- What is required: Copy the data verbatim and leave out every picture.

- Supplied data:
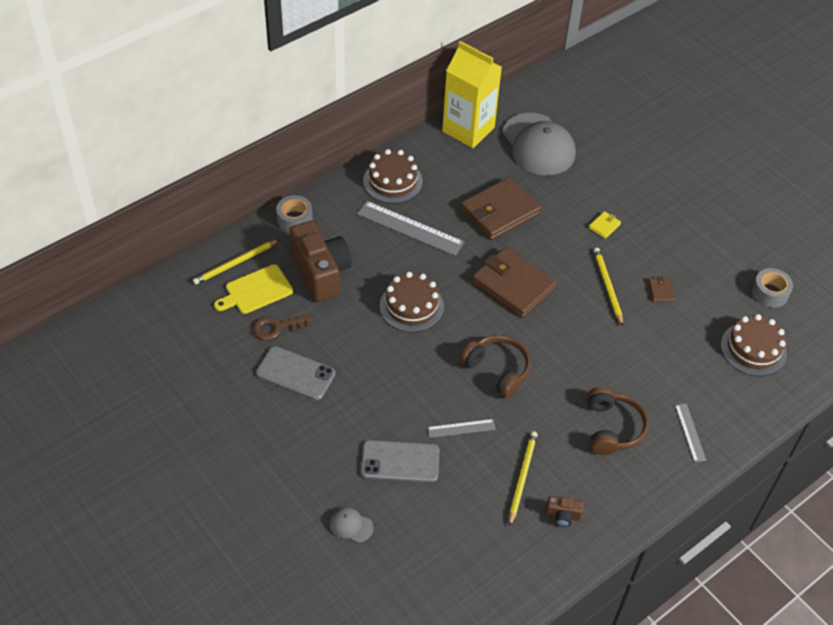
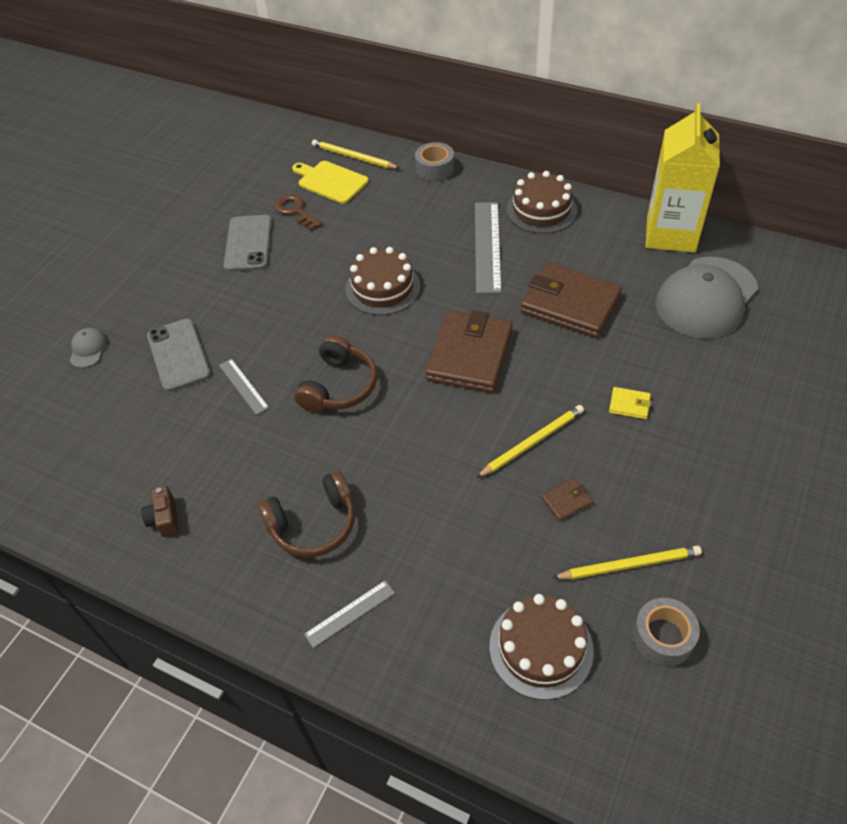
camera: 70 degrees right, 0 degrees up
(321, 272) = (381, 210): brown camera -> none
(522, 477) = (201, 462): yellow pencil -> yellow pencil (629, 565)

- Response below:
camera: 70 degrees right, 0 degrees up
(321, 272) = (381, 210): brown camera -> none
(522, 477) = (201, 462): yellow pencil -> yellow pencil (629, 565)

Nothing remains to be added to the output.